Dataset records
....

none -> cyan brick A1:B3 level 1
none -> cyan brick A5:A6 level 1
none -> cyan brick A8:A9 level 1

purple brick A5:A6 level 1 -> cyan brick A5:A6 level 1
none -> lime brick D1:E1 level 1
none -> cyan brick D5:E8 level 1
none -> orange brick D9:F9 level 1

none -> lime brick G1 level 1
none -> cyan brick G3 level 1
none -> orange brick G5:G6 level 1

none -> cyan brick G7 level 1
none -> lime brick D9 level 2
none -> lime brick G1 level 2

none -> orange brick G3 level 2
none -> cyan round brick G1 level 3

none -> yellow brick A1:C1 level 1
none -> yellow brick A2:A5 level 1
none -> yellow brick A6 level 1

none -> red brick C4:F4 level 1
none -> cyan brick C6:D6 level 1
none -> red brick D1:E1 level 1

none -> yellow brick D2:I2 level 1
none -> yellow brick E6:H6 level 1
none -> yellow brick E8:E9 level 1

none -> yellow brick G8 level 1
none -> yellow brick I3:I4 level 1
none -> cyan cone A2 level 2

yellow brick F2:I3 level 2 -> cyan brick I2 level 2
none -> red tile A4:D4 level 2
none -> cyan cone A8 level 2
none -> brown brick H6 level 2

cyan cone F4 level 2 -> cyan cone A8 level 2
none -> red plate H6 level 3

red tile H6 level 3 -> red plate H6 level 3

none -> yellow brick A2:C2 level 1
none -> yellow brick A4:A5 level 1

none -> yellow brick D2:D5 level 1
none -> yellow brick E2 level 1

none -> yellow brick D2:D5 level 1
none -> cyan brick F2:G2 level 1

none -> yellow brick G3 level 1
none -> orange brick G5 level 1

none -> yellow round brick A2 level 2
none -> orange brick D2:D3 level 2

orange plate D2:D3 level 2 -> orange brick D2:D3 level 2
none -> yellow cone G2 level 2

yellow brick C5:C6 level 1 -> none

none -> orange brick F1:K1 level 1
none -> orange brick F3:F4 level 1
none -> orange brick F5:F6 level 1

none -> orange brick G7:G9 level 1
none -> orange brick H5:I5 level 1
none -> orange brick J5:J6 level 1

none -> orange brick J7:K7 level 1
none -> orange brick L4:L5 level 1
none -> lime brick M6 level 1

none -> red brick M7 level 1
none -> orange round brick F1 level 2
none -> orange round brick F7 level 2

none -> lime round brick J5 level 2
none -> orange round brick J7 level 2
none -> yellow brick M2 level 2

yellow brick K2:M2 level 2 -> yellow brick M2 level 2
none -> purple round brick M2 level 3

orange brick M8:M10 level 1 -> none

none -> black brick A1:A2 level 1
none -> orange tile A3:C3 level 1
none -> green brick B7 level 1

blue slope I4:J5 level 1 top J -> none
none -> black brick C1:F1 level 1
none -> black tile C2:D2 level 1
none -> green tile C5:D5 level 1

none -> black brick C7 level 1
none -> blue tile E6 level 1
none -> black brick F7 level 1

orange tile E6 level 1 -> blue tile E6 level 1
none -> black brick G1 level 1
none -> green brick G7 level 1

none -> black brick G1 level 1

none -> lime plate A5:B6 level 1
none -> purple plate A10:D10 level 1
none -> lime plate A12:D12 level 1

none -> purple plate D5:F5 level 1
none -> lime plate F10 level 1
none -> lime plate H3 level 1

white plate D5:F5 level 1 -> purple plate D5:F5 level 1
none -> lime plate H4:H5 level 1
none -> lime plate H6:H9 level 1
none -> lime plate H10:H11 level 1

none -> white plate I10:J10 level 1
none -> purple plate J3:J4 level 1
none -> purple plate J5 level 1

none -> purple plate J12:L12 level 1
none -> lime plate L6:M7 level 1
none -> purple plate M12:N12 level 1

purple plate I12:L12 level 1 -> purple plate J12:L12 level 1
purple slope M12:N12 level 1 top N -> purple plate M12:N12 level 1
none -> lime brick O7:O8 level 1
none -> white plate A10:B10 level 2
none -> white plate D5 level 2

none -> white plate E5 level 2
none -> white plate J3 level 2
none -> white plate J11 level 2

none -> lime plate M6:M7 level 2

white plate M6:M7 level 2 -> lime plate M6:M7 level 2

....

Every line must be copied exactly as it stands above.

● Answer to this problem:
none -> cyan brick A1:B3 level 1
none -> cyan brick A5:A6 level 1
none -> cyan brick A8:A9 level 1

purple brick A5:A6 level 1 -> cyan brick A5:A6 level 1
none -> lime brick D1:E1 level 1
none -> cyan brick D5:E8 level 1
none -> orange brick D9:F9 level 1

none -> lime brick G1 level 1
none -> cyan brick G3 level 1
none -> orange brick G5:G6 level 1

none -> cyan brick G7 level 1
none -> lime brick D9 level 2
none -> lime brick G1 level 2

none -> orange brick G3 level 2
none -> cyan round brick G1 level 3

none -> yellow brick A1:C1 level 1
none -> yellow brick A2:A5 level 1
none -> yellow brick A6 level 1

none -> red brick C4:F4 level 1
none -> cyan brick C6:D6 level 1
none -> red brick D1:E1 level 1

none -> yellow brick D2:I2 level 1
none -> yellow brick E6:H6 level 1
none -> yellow brick E8:E9 level 1

none -> yellow brick G8 level 1
none -> yellow brick I3:I4 level 1
none -> cyan cone A2 level 2

yellow brick F2:I3 level 2 -> cyan brick I2 level 2
none -> red tile A4:D4 level 2
none -> cyan cone A8 level 2
none -> brown brick H6 level 2

cyan cone F4 level 2 -> cyan cone A8 level 2
none -> red plate H6 level 3

red tile H6 level 3 -> red plate H6 level 3

none -> yellow brick A2:C2 level 1
none -> yellow brick A4:A5 level 1

none -> yellow brick D2:D5 level 1
none -> yellow brick E2 level 1

none -> yellow brick D2:D5 level 1
none -> cyan brick F2:G2 level 1

none -> yellow brick G3 level 1
none -> orange brick G5 level 1

none -> yellow round brick A2 level 2
none -> orange brick D2:D3 level 2

orange plate D2:D3 level 2 -> orange brick D2:D3 level 2
none -> yellow cone G2 level 2

yellow brick C5:C6 level 1 -> none

none -> orange brick F1:K1 level 1
none -> orange brick F3:F4 level 1
none -> orange brick F5:F6 level 1

none -> orange brick G7:G9 level 1
none -> orange brick H5:I5 level 1
none -> orange brick J5:J6 level 1

none -> orange brick J7:K7 level 1
none -> orange brick L4:L5 level 1
none -> lime brick M6 level 1

none -> red brick M7 level 1
none -> orange round brick F1 level 2
none -> orange round brick F7 level 2

none -> lime round brick J5 level 2
none -> orange round brick J7 level 2
none -> yellow brick M2 level 2

yellow brick K2:M2 level 2 -> yellow brick M2 level 2
none -> purple round brick M2 level 3

orange brick M8:M10 level 1 -> none

none -> black brick A1:A2 level 1
none -> orange tile A3:C3 level 1
none -> green brick B7 level 1

blue slope I4:J5 level 1 top J -> none
none -> black brick C1:F1 level 1
none -> black tile C2:D2 level 1
none -> green tile C5:D5 level 1

none -> black brick C7 level 1
none -> blue tile E6 level 1
none -> black brick F7 level 1

orange tile E6 level 1 -> blue tile E6 level 1
none -> black brick G1 level 1
none -> green brick G7 level 1

none -> black brick G1 level 1

none -> lime plate A5:B6 level 1
none -> purple plate A10:D10 level 1
none -> lime plate A12:D12 level 1

none -> purple plate D5:F5 level 1
none -> lime plate F10 level 1
none -> lime plate H3 level 1

white plate D5:F5 level 1 -> purple plate D5:F5 level 1
none -> lime plate H4:H5 level 1
none -> lime plate H6:H9 level 1
none -> lime plate H10:H11 level 1

none -> white plate I10:J10 level 1
none -> purple plate J3:J4 level 1
none -> purple plate J5 level 1

none -> purple plate J12:L12 level 1
none -> lime plate L6:M7 level 1
none -> purple plate M12:N12 level 1

purple plate I12:L12 level 1 -> purple plate J12:L12 level 1
purple slope M12:N12 level 1 top N -> purple plate M12:N12 level 1
none -> lime brick O7:O8 level 1
none -> white plate A10:B10 level 2
none -> white plate D5 level 2

none -> white plate E5 level 2
none -> white plate J3 level 2
none -> white plate J11 level 2

none -> lime plate M6:M7 level 2

white plate M6:M7 level 2 -> lime plate M6:M7 level 2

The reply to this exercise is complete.